**What to work on**
Would you transcribe the records below exactly, omitting every picture?

*** Opening of Dataset ***

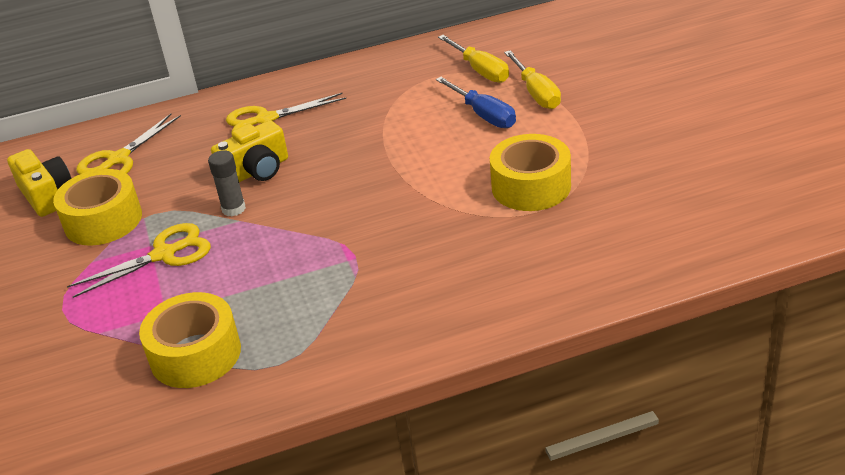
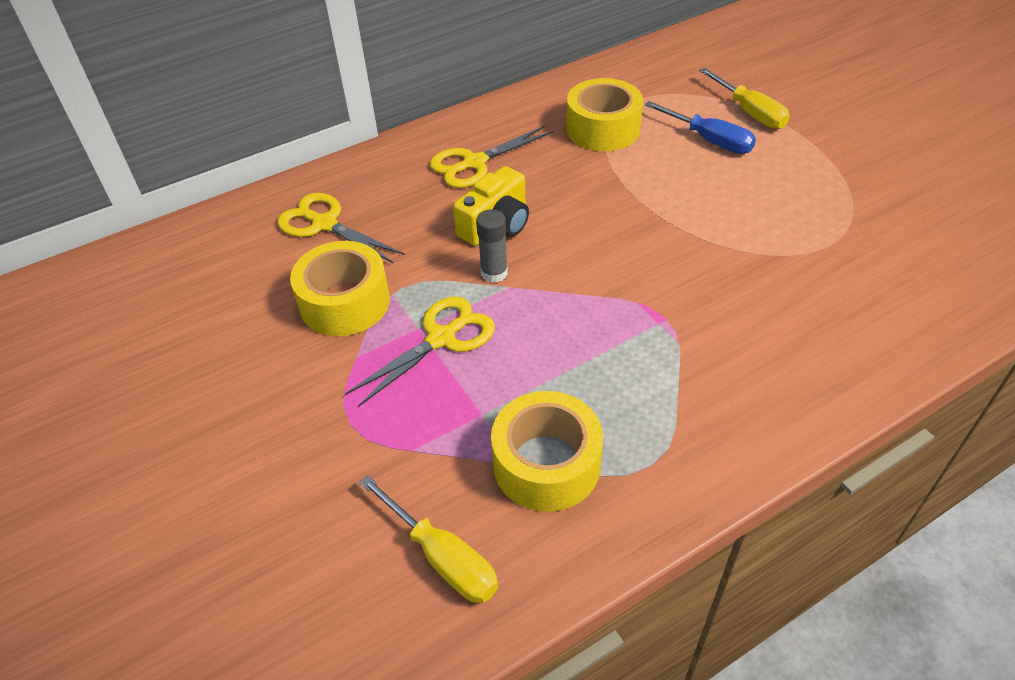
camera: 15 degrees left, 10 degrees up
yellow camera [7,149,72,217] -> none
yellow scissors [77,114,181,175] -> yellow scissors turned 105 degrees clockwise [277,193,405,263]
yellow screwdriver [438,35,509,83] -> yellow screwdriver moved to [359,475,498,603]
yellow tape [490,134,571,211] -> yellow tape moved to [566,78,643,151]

*** Close of Dataset ***

**Solved problem**
camera: 15 degrees left, 10 degrees up
yellow camera [7,149,72,217] -> none
yellow scissors [77,114,181,175] -> yellow scissors turned 105 degrees clockwise [277,193,405,263]
yellow screwdriver [438,35,509,83] -> yellow screwdriver moved to [359,475,498,603]
yellow tape [490,134,571,211] -> yellow tape moved to [566,78,643,151]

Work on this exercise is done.